[Records from a data collection]

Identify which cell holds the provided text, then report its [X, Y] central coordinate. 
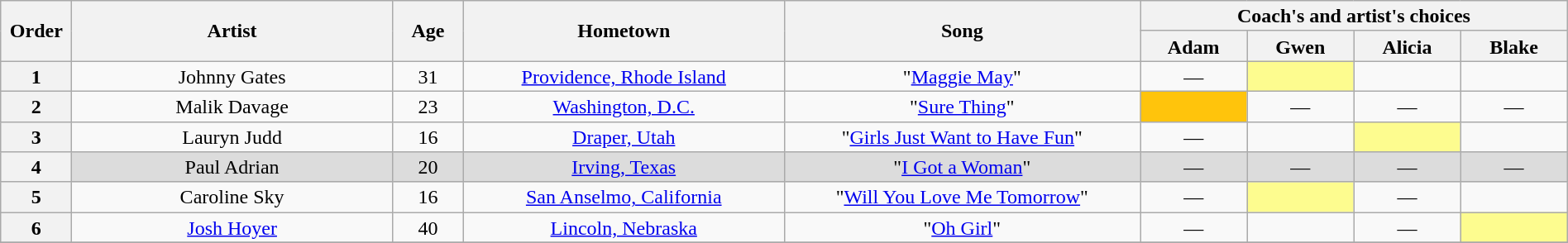
5 [36, 197]
Blake [1513, 46]
Age [428, 31]
Lauryn Judd [232, 137]
Artist [232, 31]
1 [36, 76]
Alicia [1408, 46]
Josh Hoyer [232, 228]
Hometown [624, 31]
Washington, D.C. [624, 106]
Irving, Texas [624, 167]
Order [36, 31]
San Anselmo, California [624, 197]
Adam [1194, 46]
Malik Davage [232, 106]
31 [428, 76]
"Girls Just Want to Have Fun" [963, 137]
4 [36, 167]
Lincoln, Nebraska [624, 228]
"Will You Love Me Tomorrow" [963, 197]
20 [428, 167]
Coach's and artist's choices [1355, 17]
Song [963, 31]
3 [36, 137]
Johnny Gates [232, 76]
Gwen [1300, 46]
Draper, Utah [624, 137]
"Oh Girl" [963, 228]
Caroline Sky [232, 197]
"I Got a Woman" [963, 167]
Providence, Rhode Island [624, 76]
23 [428, 106]
Paul Adrian [232, 167]
40 [428, 228]
6 [36, 228]
"Maggie May" [963, 76]
2 [36, 106]
"Sure Thing" [963, 106]
Determine the (X, Y) coordinate at the center of the cell enclosing the given text.  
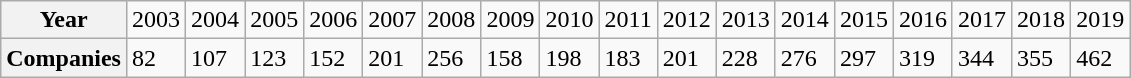
2018 (1042, 20)
2006 (334, 20)
107 (216, 58)
152 (334, 58)
2008 (452, 20)
2012 (686, 20)
319 (922, 58)
2003 (156, 20)
2011 (628, 20)
2014 (804, 20)
228 (746, 58)
Companies (64, 58)
256 (452, 58)
2015 (864, 20)
2016 (922, 20)
344 (982, 58)
297 (864, 58)
276 (804, 58)
2004 (216, 20)
Year (64, 20)
2013 (746, 20)
2007 (392, 20)
183 (628, 58)
198 (570, 58)
2019 (1100, 20)
82 (156, 58)
158 (510, 58)
2009 (510, 20)
2017 (982, 20)
355 (1042, 58)
123 (274, 58)
2010 (570, 20)
2005 (274, 20)
462 (1100, 58)
For the text-containing cell, return its midpoint in (x, y) coordinate format. 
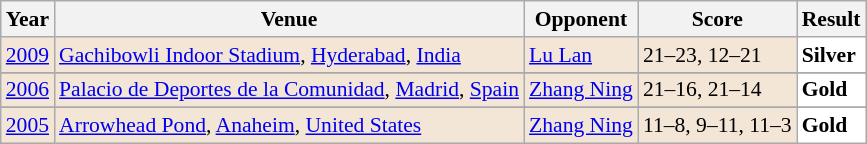
Silver (832, 55)
Score (718, 19)
2009 (28, 55)
21–16, 21–14 (718, 90)
2006 (28, 90)
Year (28, 19)
Venue (289, 19)
Gachibowli Indoor Stadium, Hyderabad, India (289, 55)
21–23, 12–21 (718, 55)
Palacio de Deportes de la Comunidad, Madrid, Spain (289, 90)
Arrowhead Pond, Anaheim, United States (289, 126)
Result (832, 19)
Lu Lan (581, 55)
2005 (28, 126)
Opponent (581, 19)
11–8, 9–11, 11–3 (718, 126)
Extract the (x, y) coordinate from the center of the cell holding the provided text.  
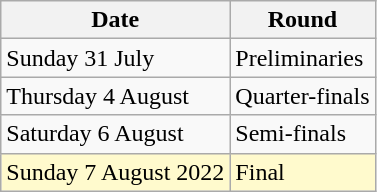
Sunday 7 August 2022 (116, 172)
Saturday 6 August (116, 134)
Final (302, 172)
Round (302, 20)
Semi-finals (302, 134)
Sunday 31 July (116, 58)
Quarter-finals (302, 96)
Date (116, 20)
Thursday 4 August (116, 96)
Preliminaries (302, 58)
Detect which cell encompasses the target text, then output its [X, Y] center coordinate. 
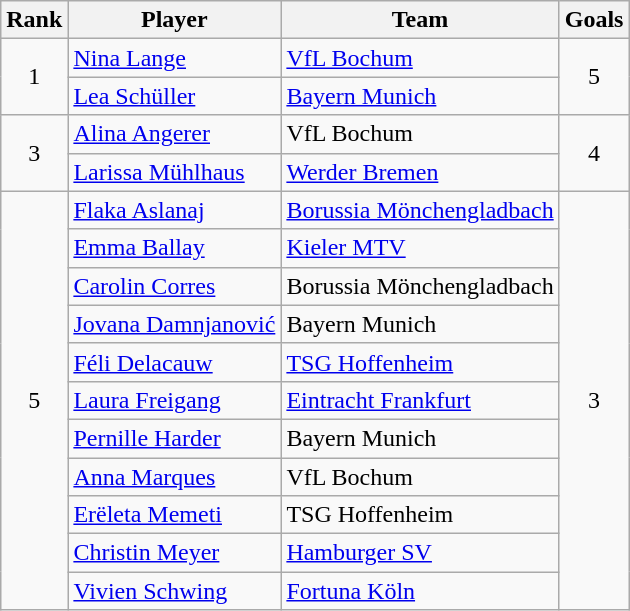
Kieler MTV [420, 248]
Alina Angerer [174, 134]
Jovana Damnjanović [174, 324]
Emma Ballay [174, 248]
Féli Delacauw [174, 362]
Larissa Mühlhaus [174, 172]
Goals [594, 20]
Laura Freigang [174, 400]
Hamburger SV [420, 553]
Pernille Harder [174, 438]
4 [594, 153]
Flaka Aslanaj [174, 210]
Team [420, 20]
Rank [34, 20]
Fortuna Köln [420, 591]
Carolin Corres [174, 286]
Vivien Schwing [174, 591]
Christin Meyer [174, 553]
Eintracht Frankfurt [420, 400]
Erëleta Memeti [174, 515]
1 [34, 77]
Werder Bremen [420, 172]
Lea Schüller [174, 96]
Player [174, 20]
Nina Lange [174, 58]
Anna Marques [174, 477]
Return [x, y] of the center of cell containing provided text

**EXERCISE DETAILS**. Rewrite all of the lines above, replacing "Sunday" with "Sun." and keeping everything else unchanged. Leave the pictures out.

**TASK SOLUTION**.
Identify which cell holds the provided text, then report its [X, Y] central coordinate. 
5 [36, 197]
Blake [1513, 46]
Age [428, 31]
Lauryn Judd [232, 137]
Artist [232, 31]
1 [36, 76]
Alicia [1408, 46]
Josh Hoyer [232, 228]
Hometown [624, 31]
Washington, D.C. [624, 106]
Irving, Texas [624, 167]
Order [36, 31]
San Anselmo, California [624, 197]
Adam [1194, 46]
Malik Davage [232, 106]
31 [428, 76]
"Girls Just Want to Have Fun" [963, 137]
4 [36, 167]
Lincoln, Nebraska [624, 228]
"Will You Love Me Tomorrow" [963, 197]
20 [428, 167]
Coach's and artist's choices [1355, 17]
Song [963, 31]
3 [36, 137]
Johnny Gates [232, 76]
Gwen [1300, 46]
Draper, Utah [624, 137]
"Oh Girl" [963, 228]
Caroline Sky [232, 197]
"I Got a Woman" [963, 167]
Providence, Rhode Island [624, 76]
23 [428, 106]
Paul Adrian [232, 167]
40 [428, 228]
6 [36, 228]
"Maggie May" [963, 76]
2 [36, 106]
"Sure Thing" [963, 106]
Determine the (X, Y) coordinate at the center of the cell enclosing the given text.  
2018 (1042, 20)
2006 (334, 20)
107 (216, 58)
152 (334, 58)
2008 (452, 20)
2012 (686, 20)
319 (922, 58)
2003 (156, 20)
2011 (628, 20)
2014 (804, 20)
228 (746, 58)
Companies (64, 58)
256 (452, 58)
2015 (864, 20)
2016 (922, 20)
344 (982, 58)
297 (864, 58)
276 (804, 58)
2004 (216, 20)
Year (64, 20)
2013 (746, 20)
2007 (392, 20)
183 (628, 58)
198 (570, 58)
2019 (1100, 20)
82 (156, 58)
158 (510, 58)
2009 (510, 20)
2017 (982, 20)
355 (1042, 58)
123 (274, 58)
2010 (570, 20)
2005 (274, 20)
462 (1100, 58)
For the text-containing cell, return its midpoint in (x, y) coordinate format. 
Silver (832, 55)
Score (718, 19)
2009 (28, 55)
21–16, 21–14 (718, 90)
2006 (28, 90)
Year (28, 19)
Venue (289, 19)
Gachibowli Indoor Stadium, Hyderabad, India (289, 55)
21–23, 12–21 (718, 55)
Palacio de Deportes de la Comunidad, Madrid, Spain (289, 90)
Arrowhead Pond, Anaheim, United States (289, 126)
Result (832, 19)
Lu Lan (581, 55)
2005 (28, 126)
Opponent (581, 19)
11–8, 9–11, 11–3 (718, 126)
Extract the (x, y) coordinate from the center of the cell holding the provided text.  
Sun. 7 August 2022 (116, 172)
Saturday 6 August (116, 134)
Final (302, 172)
Round (302, 20)
Semi-finals (302, 134)
Sun. 31 July (116, 58)
Quarter-finals (302, 96)
Date (116, 20)
Thursday 4 August (116, 96)
Preliminaries (302, 58)
Detect which cell encompasses the target text, then output its [X, Y] center coordinate. 
Kieler MTV [420, 248]
Alina Angerer [174, 134]
Jovana Damnjanović [174, 324]
Emma Ballay [174, 248]
Féli Delacauw [174, 362]
Larissa Mühlhaus [174, 172]
Goals [594, 20]
Laura Freigang [174, 400]
Hamburger SV [420, 553]
Pernille Harder [174, 438]
4 [594, 153]
Flaka Aslanaj [174, 210]
Team [420, 20]
Rank [34, 20]
Fortuna Köln [420, 591]
Carolin Corres [174, 286]
Vivien Schwing [174, 591]
Christin Meyer [174, 553]
Eintracht Frankfurt [420, 400]
Erëleta Memeti [174, 515]
1 [34, 77]
Werder Bremen [420, 172]
Lea Schüller [174, 96]
Player [174, 20]
Nina Lange [174, 58]
Anna Marques [174, 477]
Return [x, y] of the center of cell containing provided text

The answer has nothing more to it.